§ Work required
Print every record below exactly as it stands, but leave out the pictures.

Stepwise shape edit descriptions
################

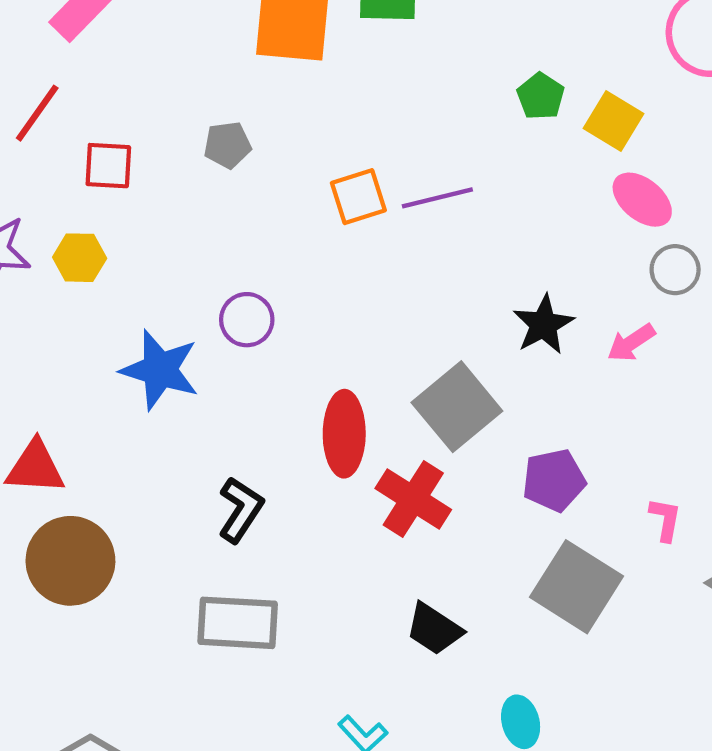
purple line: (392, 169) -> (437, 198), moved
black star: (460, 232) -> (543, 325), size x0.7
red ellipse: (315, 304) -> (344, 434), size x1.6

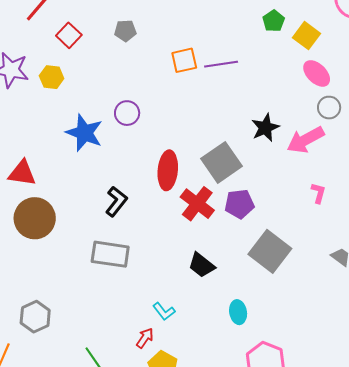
red square: (108, 166) -> (69, 35), turned 35
pink arrow: (631, 343) -> (305, 140), size x1.6
purple pentagon: (554, 480) -> (239, 204), moved
pink L-shape: (665, 519) -> (318, 193), moved

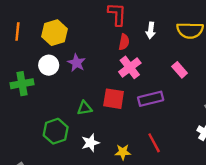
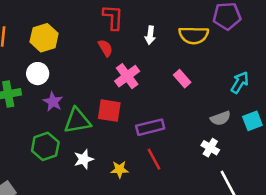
red semicircle: (124, 42) -> (105, 48), moved, turned -42
purple star: (76, 63) -> (53, 102), moved
purple rectangle: (151, 99) -> (150, 127), moved
green triangle: (85, 108) -> (77, 121), size x1.6

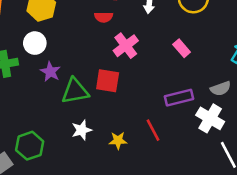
red semicircle: (105, 48) -> (104, 17), turned 120
purple rectangle: (150, 127) -> (179, 98), moved
green hexagon: (45, 146) -> (30, 146), moved
white cross: (210, 148) -> (210, 118), size x1.5

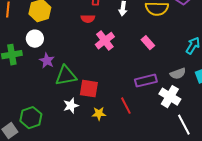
red square: (108, 81) -> (89, 89), moved

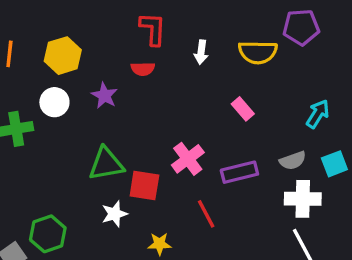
pink cross: (105, 41) -> (188, 159), moved
purple star: (47, 61) -> (104, 96), moved
white cross: (170, 97) -> (303, 199), moved, turned -30
yellow star: (99, 114) -> (159, 244), moved

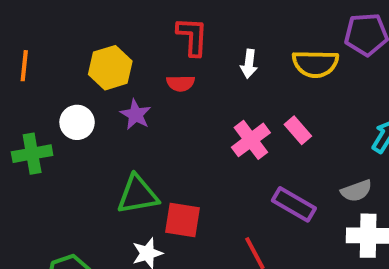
yellow hexagon: (63, 56) -> (110, 68), moved
pink cross: (188, 159) -> (251, 140), moved
purple rectangle: (239, 172) -> (294, 204), turned 44

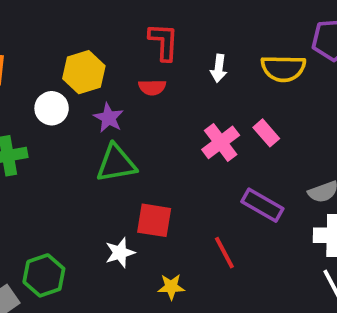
white circle: (77, 122) -> (52, 108), moved
green triangle: (138, 195) -> (116, 163), moved

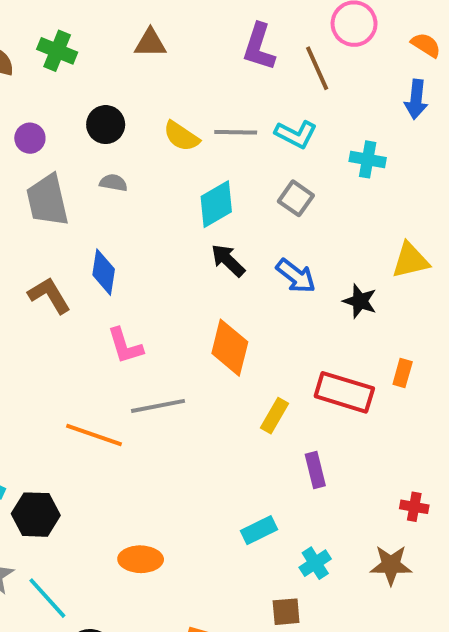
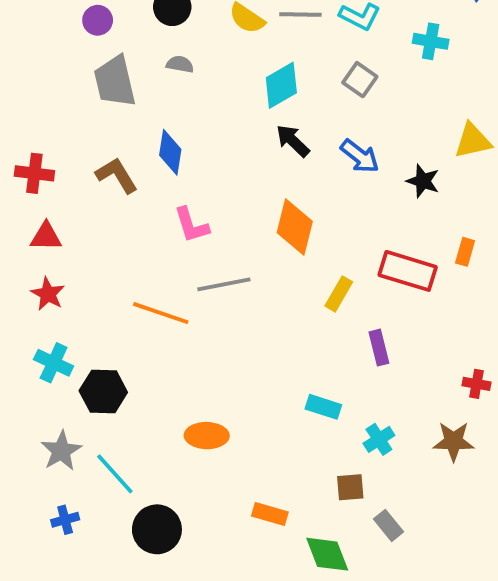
cyan rectangle: (259, 530) -> (323, 407), turned 44

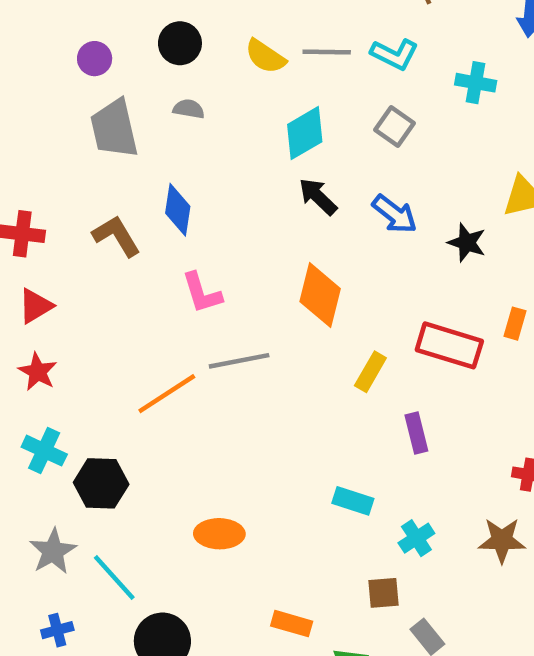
red triangle: (46, 237) -> (35, 306), turned -32
orange line: (161, 313) -> (167, 394), turned -52

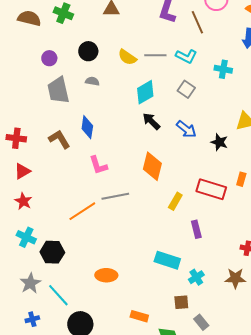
cyan rectangle: (353, 501) -> (167, 260), size x1.4

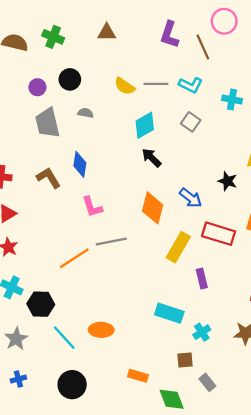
black circle: (88, 51) -> (70, 79), moved
blue arrow: (186, 129) -> (191, 198), moved
yellow rectangle: (175, 201) -> (178, 247), size x1.5
cyan line: (58, 295) -> (64, 338), moved

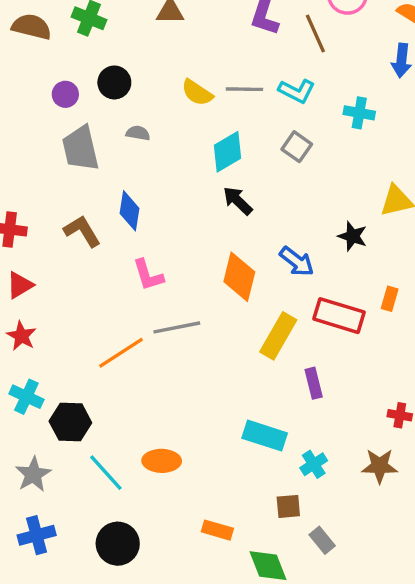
blue cross: (18, 379) -> (37, 535), size x1.5

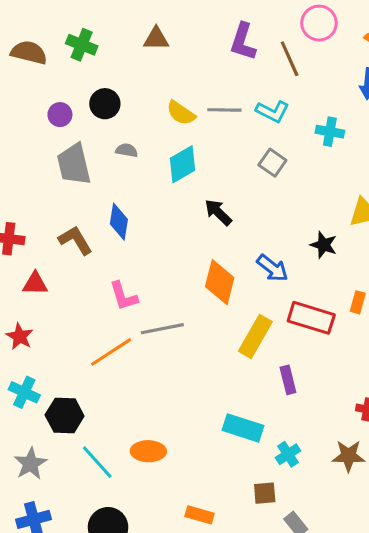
cyan diamond: (228, 152) -> (182, 164), moved
pink L-shape: (148, 275) -> (124, 296), moved
red triangle: (20, 285) -> (35, 284), moved, turned 32

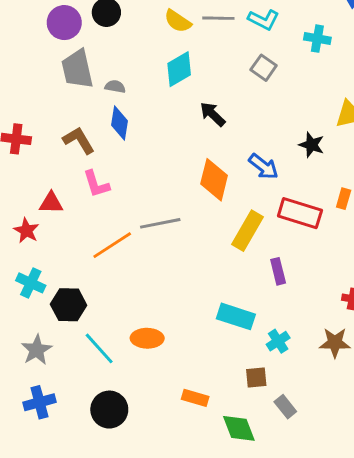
purple circle: (60, 115) -> (64, 23), size x1.5
gray semicircle: (127, 150) -> (115, 87), moved
red triangle: (35, 284) -> (51, 203), moved
pink L-shape: (124, 296) -> (96, 184), moved

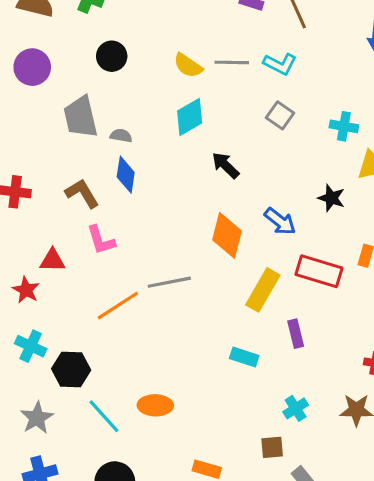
purple circle: (64, 23) -> (32, 67), moved
cyan cross: (317, 39) -> (344, 126), moved
cyan rectangle: (236, 316) -> (244, 357), moved, size x0.7

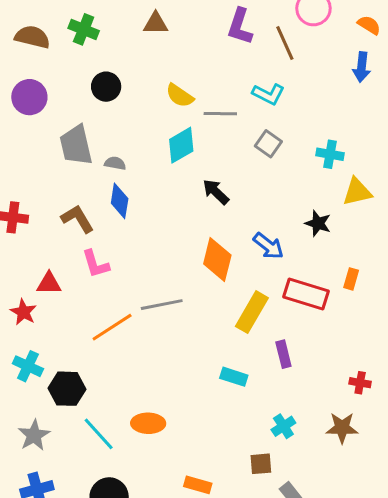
gray line: (232, 62) -> (220, 114), moved

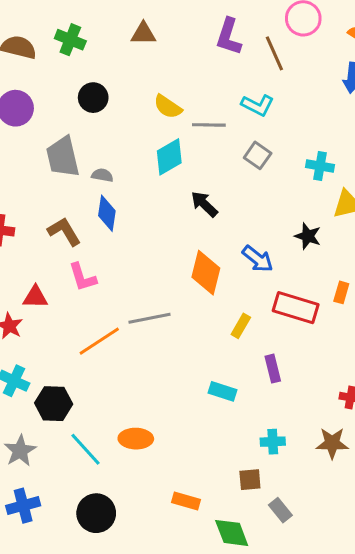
yellow rectangle: (252, 312) -> (241, 326), size x0.6
cyan cross: (283, 426) -> (273, 442), turned 30

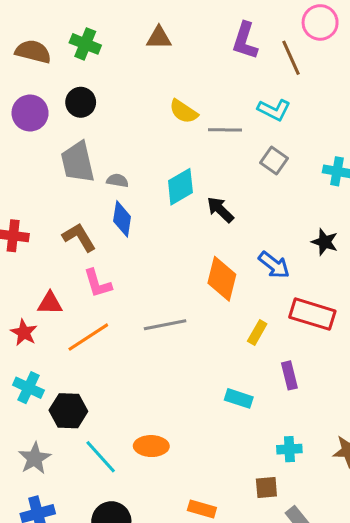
black circle: (93, 98) -> (81, 102), moved
cyan diamond: (169, 157) -> (180, 187), moved
orange line: (99, 341) -> (88, 337), moved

################

§ Problem solution
purple line: (392, 169) -> (437, 198), moved
black star: (460, 232) -> (543, 325), size x0.7
red ellipse: (315, 304) -> (344, 434), size x1.6

red square: (108, 166) -> (69, 35), turned 35
pink arrow: (631, 343) -> (305, 140), size x1.6
purple pentagon: (554, 480) -> (239, 204), moved
pink L-shape: (665, 519) -> (318, 193), moved

red semicircle: (124, 42) -> (105, 48), moved, turned -42
purple star: (76, 63) -> (53, 102), moved
purple rectangle: (151, 99) -> (150, 127), moved
green triangle: (85, 108) -> (77, 121), size x1.6

red semicircle: (105, 48) -> (104, 17), turned 120
purple rectangle: (150, 127) -> (179, 98), moved
green hexagon: (45, 146) -> (30, 146), moved
white cross: (210, 148) -> (210, 118), size x1.5

red square: (108, 81) -> (89, 89), moved

pink cross: (105, 41) -> (188, 159), moved
purple star: (47, 61) -> (104, 96), moved
white cross: (170, 97) -> (303, 199), moved, turned -30
yellow star: (99, 114) -> (159, 244), moved

yellow hexagon: (63, 56) -> (110, 68), moved
pink cross: (188, 159) -> (251, 140), moved
purple rectangle: (239, 172) -> (294, 204), turned 44

white circle: (77, 122) -> (52, 108), moved
green triangle: (138, 195) -> (116, 163), moved

cyan rectangle: (259, 530) -> (323, 407), turned 44

red triangle: (46, 237) -> (35, 306), turned -32
orange line: (161, 313) -> (167, 394), turned -52

cyan rectangle: (353, 501) -> (167, 260), size x1.4

black circle: (88, 51) -> (70, 79), moved
blue arrow: (186, 129) -> (191, 198), moved
yellow rectangle: (175, 201) -> (178, 247), size x1.5
cyan line: (58, 295) -> (64, 338), moved

blue cross: (18, 379) -> (37, 535), size x1.5

cyan diamond: (228, 152) -> (182, 164), moved
pink L-shape: (148, 275) -> (124, 296), moved
red triangle: (20, 285) -> (35, 284), moved, turned 32

purple circle: (60, 115) -> (64, 23), size x1.5
gray semicircle: (127, 150) -> (115, 87), moved
red triangle: (35, 284) -> (51, 203), moved
pink L-shape: (124, 296) -> (96, 184), moved

purple circle: (64, 23) -> (32, 67), moved
cyan cross: (317, 39) -> (344, 126), moved
cyan rectangle: (236, 316) -> (244, 357), moved, size x0.7

gray line: (232, 62) -> (220, 114), moved

yellow rectangle: (252, 312) -> (241, 326), size x0.6
cyan cross: (283, 426) -> (273, 442), turned 30

black circle: (93, 98) -> (81, 102), moved
cyan diamond: (169, 157) -> (180, 187), moved
orange line: (99, 341) -> (88, 337), moved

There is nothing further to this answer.